■ Scene comparison data ■
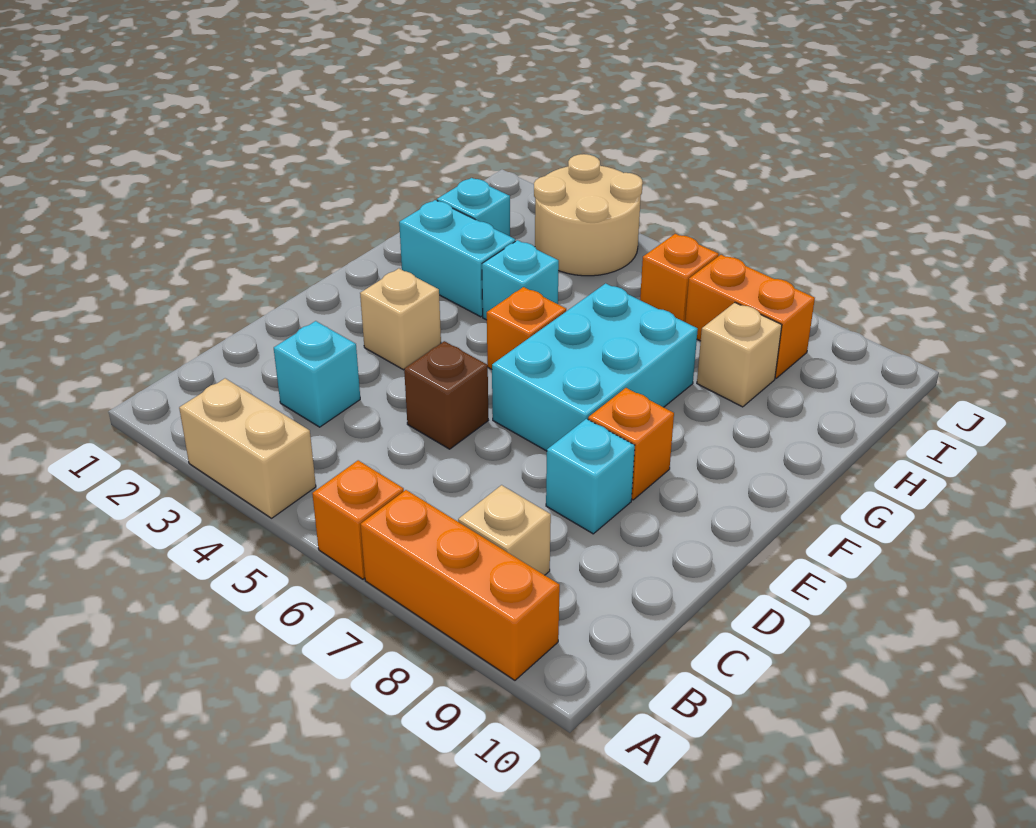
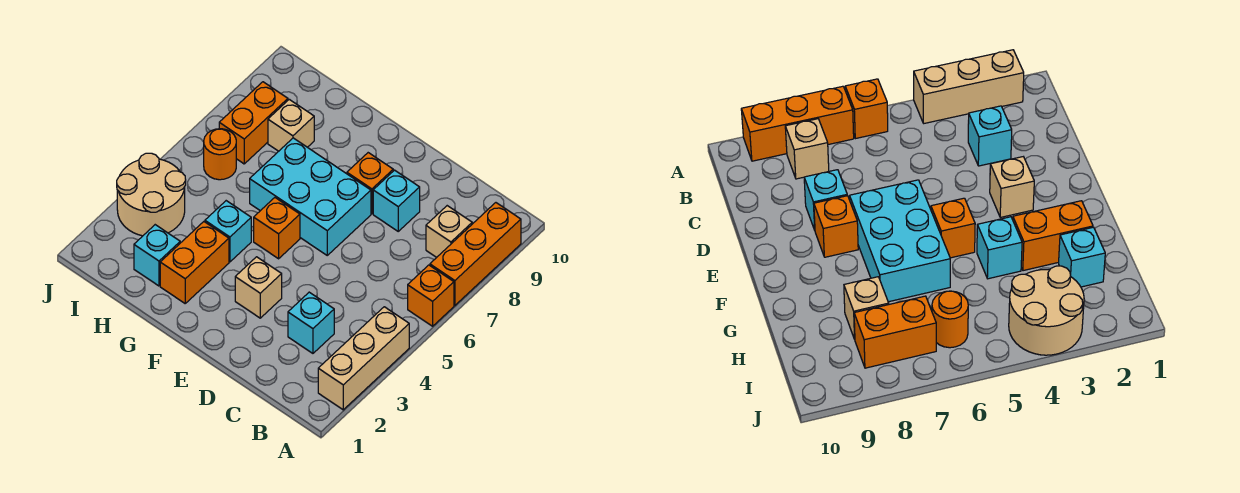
tan brick A3:A4 level 1 -> tan brick A2:A4 level 1
brown brick D5 level 1 -> none
cyan brick G2:G3 level 1 -> orange brick G2:G3 level 1
orange brick I6 level 1 -> orange round brick I6 level 1

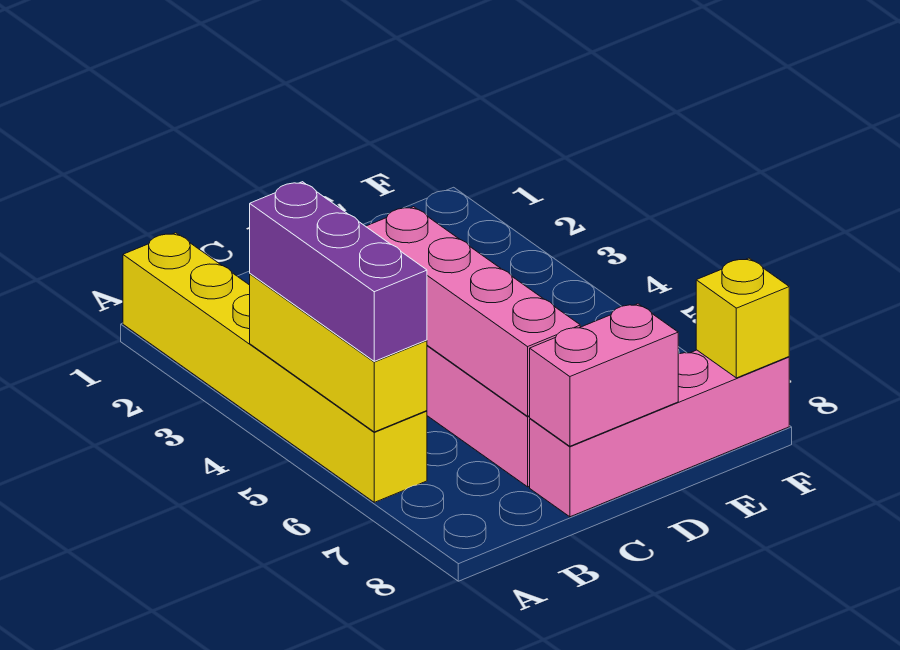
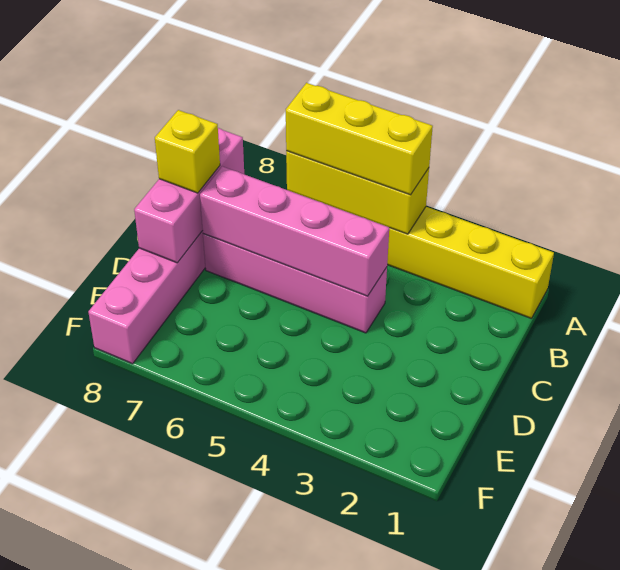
purple brick A4:A6 level 3 -> yellow brick A4:A6 level 3
pink brick C8:D8 level 2 -> pink brick B8:D8 level 2
yellow brick F8 level 2 -> yellow brick C8 level 3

■ Problem requirements ■
Copy out each line of the data that includes the string "orange".

■ Final answer ■
cyan brick G2:G3 level 1 -> orange brick G2:G3 level 1
orange brick I6 level 1 -> orange round brick I6 level 1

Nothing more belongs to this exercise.